▸ **EXERCISE REQUIREMENTS**: Which lines below contain "camera"? Pull them out.
DATA PROVIDED START
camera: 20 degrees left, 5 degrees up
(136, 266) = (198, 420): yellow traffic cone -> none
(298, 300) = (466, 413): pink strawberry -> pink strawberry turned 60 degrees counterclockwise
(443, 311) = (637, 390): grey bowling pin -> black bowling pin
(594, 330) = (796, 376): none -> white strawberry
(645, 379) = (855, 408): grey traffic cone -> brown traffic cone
DATA PROVIDED END
DATA PROVIDED START
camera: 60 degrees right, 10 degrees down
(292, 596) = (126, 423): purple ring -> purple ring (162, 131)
DATA PROVIDED END
DATA PROVIDED START
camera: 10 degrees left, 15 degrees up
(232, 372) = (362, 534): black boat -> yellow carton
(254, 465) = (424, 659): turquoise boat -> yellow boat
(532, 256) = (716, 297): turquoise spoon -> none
DATA PROVIDED END
▸ **RESPONSE FOR THIS EXERCISE**:
camera: 20 degrees left, 5 degrees up
camera: 60 degrees right, 10 degrees down
camera: 10 degrees left, 15 degrees up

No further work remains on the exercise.